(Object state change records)
▬▬▬▬▬▬▬▬▬▬
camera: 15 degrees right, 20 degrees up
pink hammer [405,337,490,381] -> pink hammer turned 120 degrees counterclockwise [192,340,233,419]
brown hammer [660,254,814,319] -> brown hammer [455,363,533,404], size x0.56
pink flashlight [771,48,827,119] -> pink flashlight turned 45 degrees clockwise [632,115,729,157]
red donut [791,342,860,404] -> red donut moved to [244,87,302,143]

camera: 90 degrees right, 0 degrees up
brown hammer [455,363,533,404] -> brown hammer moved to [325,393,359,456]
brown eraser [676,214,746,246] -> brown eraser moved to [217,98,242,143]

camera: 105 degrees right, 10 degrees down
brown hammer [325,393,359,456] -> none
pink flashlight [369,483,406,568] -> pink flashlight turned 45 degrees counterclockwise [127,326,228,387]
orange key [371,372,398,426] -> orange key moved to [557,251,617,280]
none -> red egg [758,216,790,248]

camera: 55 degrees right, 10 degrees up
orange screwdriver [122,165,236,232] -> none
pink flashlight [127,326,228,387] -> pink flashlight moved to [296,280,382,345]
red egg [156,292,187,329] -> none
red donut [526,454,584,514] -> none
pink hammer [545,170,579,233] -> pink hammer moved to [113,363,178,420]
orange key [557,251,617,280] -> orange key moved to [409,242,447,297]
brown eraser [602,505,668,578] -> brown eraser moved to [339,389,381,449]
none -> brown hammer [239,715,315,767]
▬▬▬▬▬▬▬▬▬▬
Only the lines from the one containing "orange screwdriver [122,165,236,232] -> none" through the last line of the records are to be set down, exactly as they appear.

> _Answer section_:
orange screwdriver [122,165,236,232] -> none
pink flashlight [127,326,228,387] -> pink flashlight moved to [296,280,382,345]
red egg [156,292,187,329] -> none
red donut [526,454,584,514] -> none
pink hammer [545,170,579,233] -> pink hammer moved to [113,363,178,420]
orange key [557,251,617,280] -> orange key moved to [409,242,447,297]
brown eraser [602,505,668,578] -> brown eraser moved to [339,389,381,449]
none -> brown hammer [239,715,315,767]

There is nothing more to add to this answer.